Repeat the entries below exactly and in full.

START Records supplied

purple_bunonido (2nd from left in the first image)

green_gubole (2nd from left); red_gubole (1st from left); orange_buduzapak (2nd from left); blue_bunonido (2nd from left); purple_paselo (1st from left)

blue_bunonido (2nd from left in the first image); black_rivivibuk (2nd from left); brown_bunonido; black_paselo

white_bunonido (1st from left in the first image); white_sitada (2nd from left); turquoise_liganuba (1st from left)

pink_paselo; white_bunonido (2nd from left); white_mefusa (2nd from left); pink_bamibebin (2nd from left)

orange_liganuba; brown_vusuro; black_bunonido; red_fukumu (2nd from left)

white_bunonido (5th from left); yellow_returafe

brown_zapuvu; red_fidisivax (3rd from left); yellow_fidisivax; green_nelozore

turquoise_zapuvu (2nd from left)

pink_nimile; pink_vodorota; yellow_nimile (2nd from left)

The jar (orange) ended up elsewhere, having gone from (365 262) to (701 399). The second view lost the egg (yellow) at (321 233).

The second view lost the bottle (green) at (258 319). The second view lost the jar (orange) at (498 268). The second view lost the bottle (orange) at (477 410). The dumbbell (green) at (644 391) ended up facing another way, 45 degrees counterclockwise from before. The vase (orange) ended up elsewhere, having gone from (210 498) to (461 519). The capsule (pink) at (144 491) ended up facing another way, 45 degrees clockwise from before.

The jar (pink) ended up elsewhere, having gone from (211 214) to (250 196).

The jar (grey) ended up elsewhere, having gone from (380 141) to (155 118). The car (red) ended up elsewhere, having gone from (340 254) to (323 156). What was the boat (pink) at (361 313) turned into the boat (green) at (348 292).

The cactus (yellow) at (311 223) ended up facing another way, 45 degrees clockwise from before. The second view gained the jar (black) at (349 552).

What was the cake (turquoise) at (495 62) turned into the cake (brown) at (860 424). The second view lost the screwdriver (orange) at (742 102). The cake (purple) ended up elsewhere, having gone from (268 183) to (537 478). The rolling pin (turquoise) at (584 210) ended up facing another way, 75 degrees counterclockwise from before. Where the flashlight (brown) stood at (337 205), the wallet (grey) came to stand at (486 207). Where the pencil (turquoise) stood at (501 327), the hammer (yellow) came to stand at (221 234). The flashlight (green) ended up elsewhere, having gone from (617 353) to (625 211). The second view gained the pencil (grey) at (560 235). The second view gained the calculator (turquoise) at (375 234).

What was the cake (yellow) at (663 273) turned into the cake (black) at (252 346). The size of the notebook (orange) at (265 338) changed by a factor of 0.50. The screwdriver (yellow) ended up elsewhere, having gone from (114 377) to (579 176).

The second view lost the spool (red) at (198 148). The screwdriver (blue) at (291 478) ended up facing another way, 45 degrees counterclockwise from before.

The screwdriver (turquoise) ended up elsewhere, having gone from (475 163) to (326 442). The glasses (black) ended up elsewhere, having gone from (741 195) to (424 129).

END Records supplied

Answer to this task:
purple_bunonido (2nd from left in the first image)

green_gubole (2nd from left); red_gubole (1st from left); orange_buduzapak (2nd from left); blue_bunonido (2nd from left); purple_paselo (1st from left)

blue_bunonido (2nd from left in the first image); black_rivivibuk (2nd from left); brown_bunonido; black_paselo

white_bunonido (1st from left in the first image); white_sitada (2nd from left); turquoise_liganuba (1st from left)

pink_paselo; white_bunonido (2nd from left); white_mefusa (2nd from left); pink_bamibebin (2nd from left)

orange_liganuba; brown_vusuro; black_bunonido; red_fukumu (2nd from left)

white_bunonido (5th from left); yellow_returafe

brown_zapuvu; red_fidisivax (3rd from left); yellow_fidisivax; green_nelozore

turquoise_zapuvu (2nd from left)

pink_nimile; pink_vodorota; yellow_nimile (2nd from left)

The jar (orange) ended up elsewhere, having gone from (365 262) to (701 399). The second view lost the egg (yellow) at (321 233).

The second view lost the bottle (green) at (258 319). The second view lost the jar (orange) at (498 268). The second view lost the bottle (orange) at (477 410). The dumbbell (green) at (644 391) ended up facing another way, 45 degrees counterclockwise from before. The vase (orange) ended up elsewhere, having gone from (210 498) to (461 519). The capsule (pink) at (144 491) ended up facing another way, 45 degrees clockwise from before.

The jar (pink) ended up elsewhere, having gone from (211 214) to (250 196).

The jar (grey) ended up elsewhere, having gone from (380 141) to (155 118). The car (red) ended up elsewhere, having gone from (340 254) to (323 156). What was the boat (pink) at (361 313) turned into the boat (green) at (348 292).

The cactus (yellow) at (311 223) ended up facing another way, 45 degrees clockwise from before. The second view gained the jar (black) at (349 552).

What was the cake (turquoise) at (495 62) turned into the cake (brown) at (860 424). The second view lost the screwdriver (orange) at (742 102). The cake (purple) ended up elsewhere, having gone from (268 183) to (537 478). The rolling pin (turquoise) at (584 210) ended up facing another way, 75 degrees counterclockwise from before. Where the flashlight (brown) stood at (337 205), the wallet (grey) came to stand at (486 207). Where the pencil (turquoise) stood at (501 327), the hammer (yellow) came to stand at (221 234). The flashlight (green) ended up elsewhere, having gone from (617 353) to (625 211). The second view gained the pencil (grey) at (560 235). The second view gained the calculator (turquoise) at (375 234).

What was the cake (yellow) at (663 273) turned into the cake (black) at (252 346). The size of the notebook (orange) at (265 338) changed by a factor of 0.50. The screwdriver (yellow) ended up elsewhere, having gone from (114 377) to (579 176).

The second view lost the spool (red) at (198 148). The screwdriver (blue) at (291 478) ended up facing another way, 45 degrees counterclockwise from before.

The screwdriver (turquoise) ended up elsewhere, having gone from (475 163) to (326 442). The glasses (black) ended up elsewhere, having gone from (741 195) to (424 129).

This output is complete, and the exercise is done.